### ACTIVITY
Here are the records. Write out exactly the lines between the one holding "R206: 10k (BTN, IN) -> 470 (BTN, IN)" and the one holding "U202 pin X2: X1 -> X2", inclusive.

Revision comparison data:

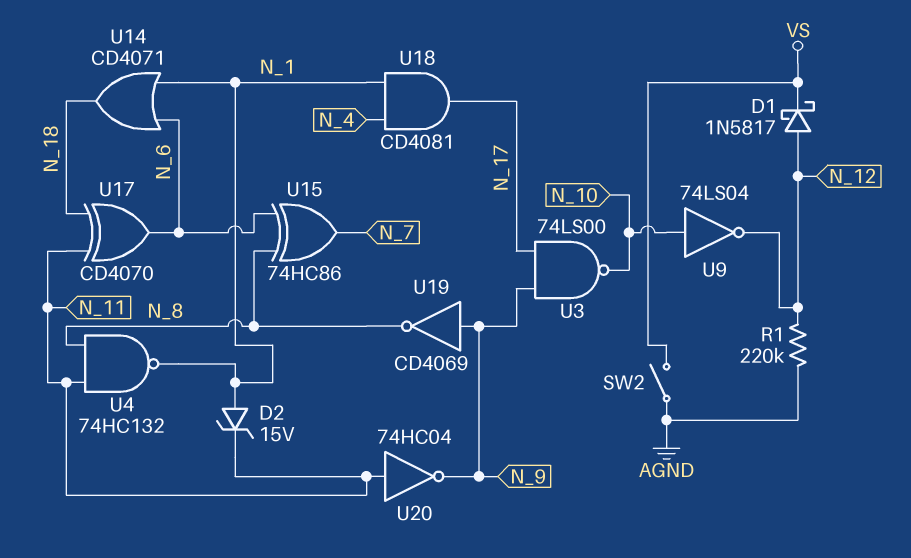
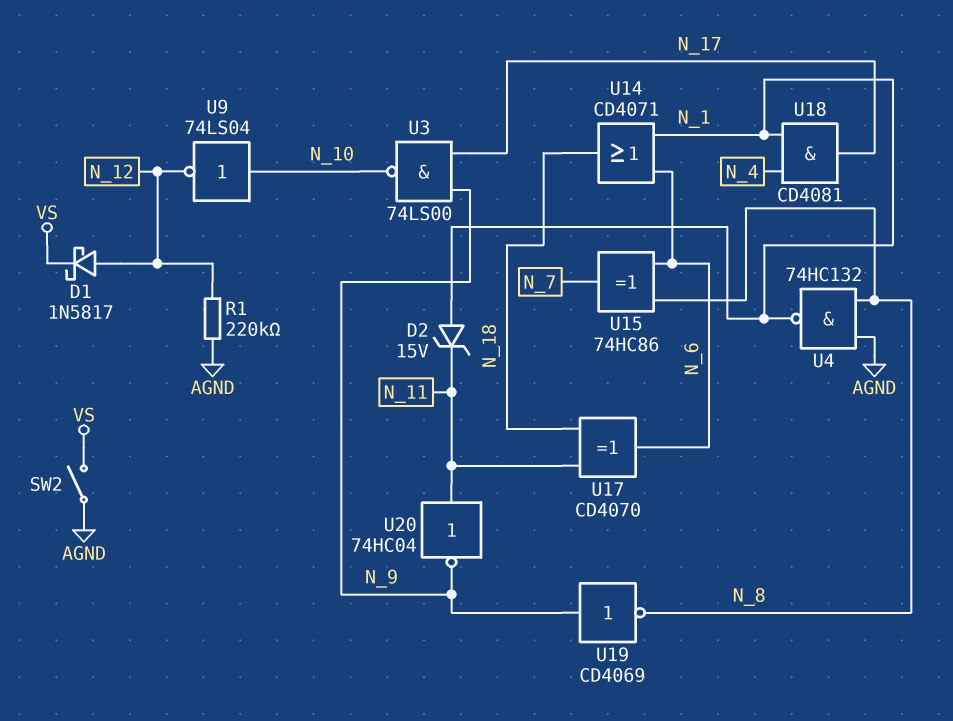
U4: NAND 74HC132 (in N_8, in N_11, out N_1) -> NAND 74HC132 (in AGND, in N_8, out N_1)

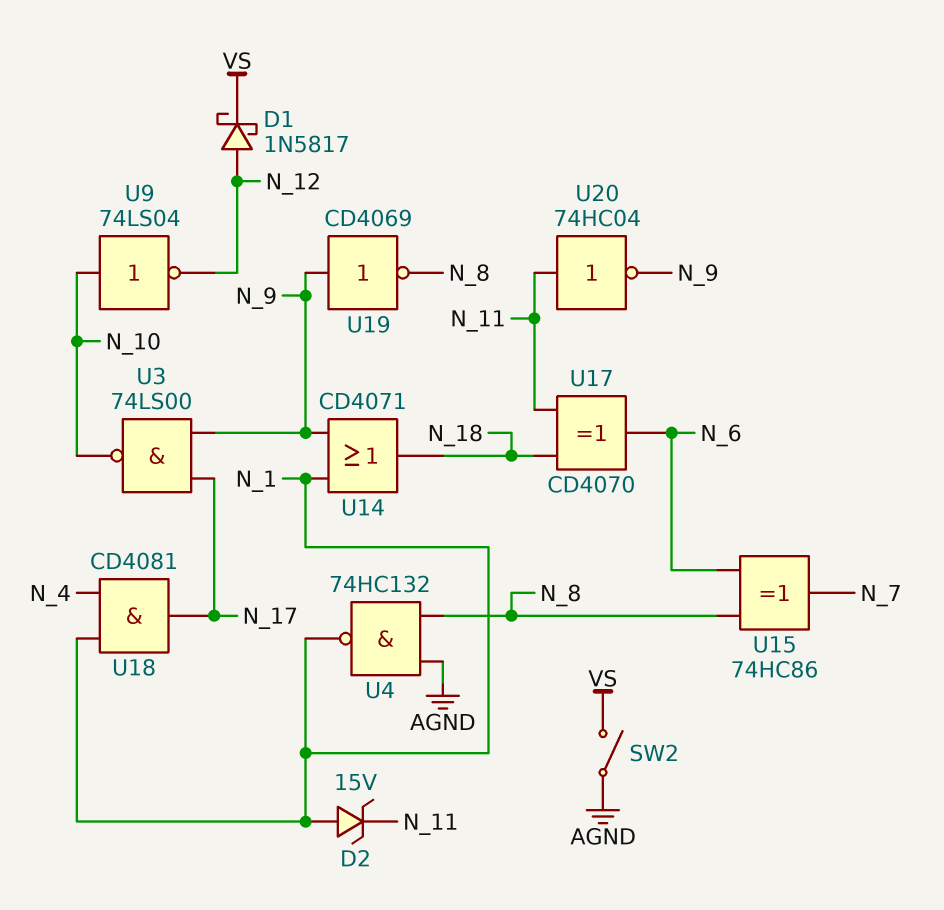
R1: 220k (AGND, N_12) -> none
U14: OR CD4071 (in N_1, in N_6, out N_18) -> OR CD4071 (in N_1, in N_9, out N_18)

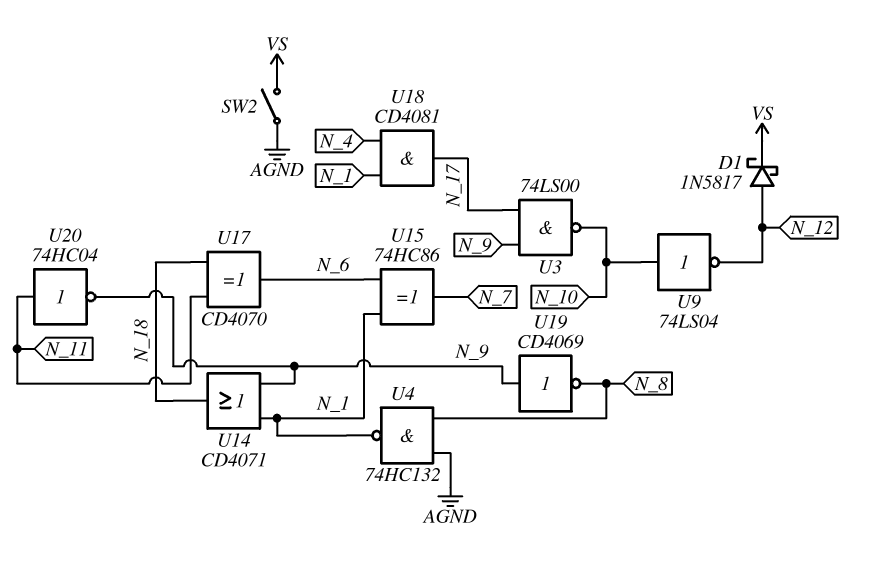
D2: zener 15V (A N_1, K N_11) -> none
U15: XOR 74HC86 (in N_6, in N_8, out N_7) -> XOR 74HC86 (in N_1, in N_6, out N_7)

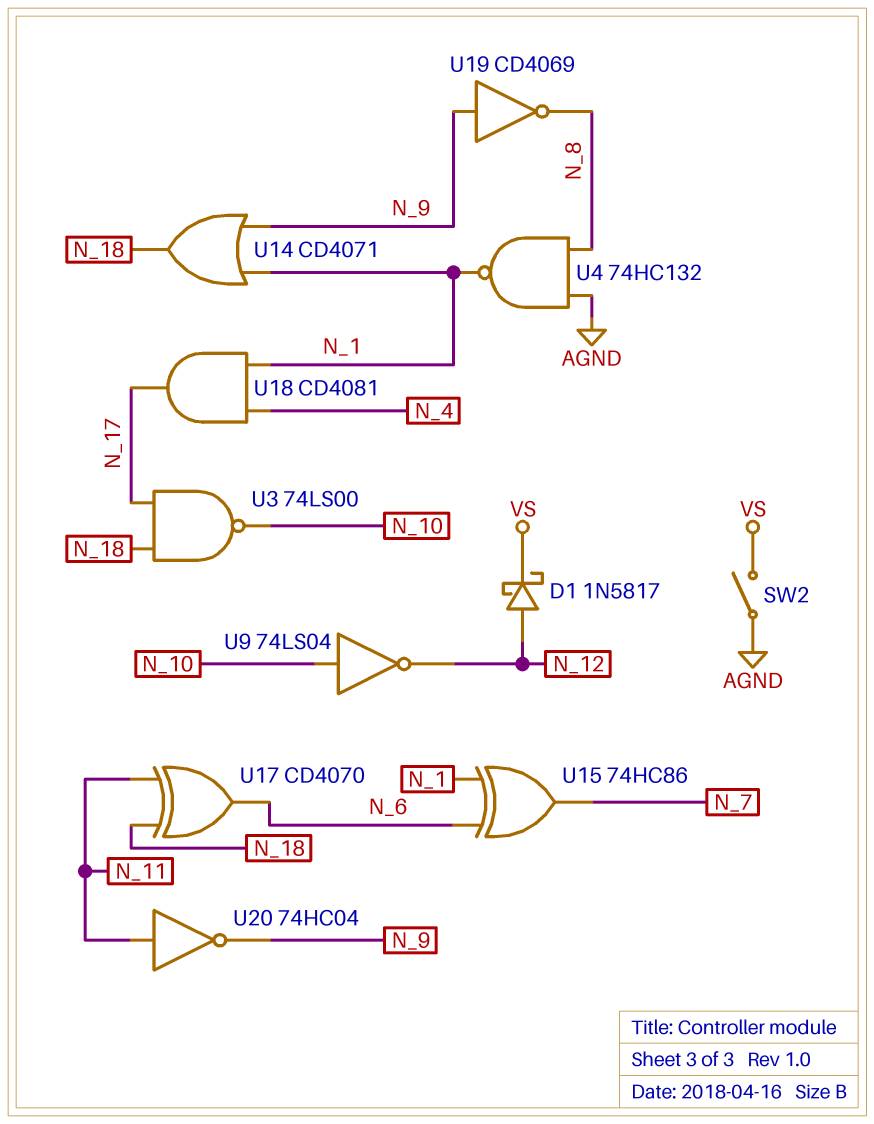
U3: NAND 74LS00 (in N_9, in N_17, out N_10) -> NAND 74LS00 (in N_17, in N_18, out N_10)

--

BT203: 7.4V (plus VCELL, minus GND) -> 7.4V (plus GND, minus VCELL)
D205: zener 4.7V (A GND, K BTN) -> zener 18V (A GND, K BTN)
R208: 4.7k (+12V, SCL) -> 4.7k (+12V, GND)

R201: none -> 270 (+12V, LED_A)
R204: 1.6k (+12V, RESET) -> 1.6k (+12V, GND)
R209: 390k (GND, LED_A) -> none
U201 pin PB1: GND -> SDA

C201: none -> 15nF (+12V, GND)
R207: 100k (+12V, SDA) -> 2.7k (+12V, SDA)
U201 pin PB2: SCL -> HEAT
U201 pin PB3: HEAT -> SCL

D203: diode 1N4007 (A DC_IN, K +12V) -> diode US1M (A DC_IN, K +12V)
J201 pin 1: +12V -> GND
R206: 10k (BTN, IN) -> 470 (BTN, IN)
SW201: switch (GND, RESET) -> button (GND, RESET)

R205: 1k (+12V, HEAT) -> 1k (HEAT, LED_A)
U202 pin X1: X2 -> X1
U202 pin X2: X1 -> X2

### SOLUTION TO THIS TASK
R206: 10k (BTN, IN) -> 470 (BTN, IN)
SW201: switch (GND, RESET) -> button (GND, RESET)

R205: 1k (+12V, HEAT) -> 1k (HEAT, LED_A)
U202 pin X1: X2 -> X1
U202 pin X2: X1 -> X2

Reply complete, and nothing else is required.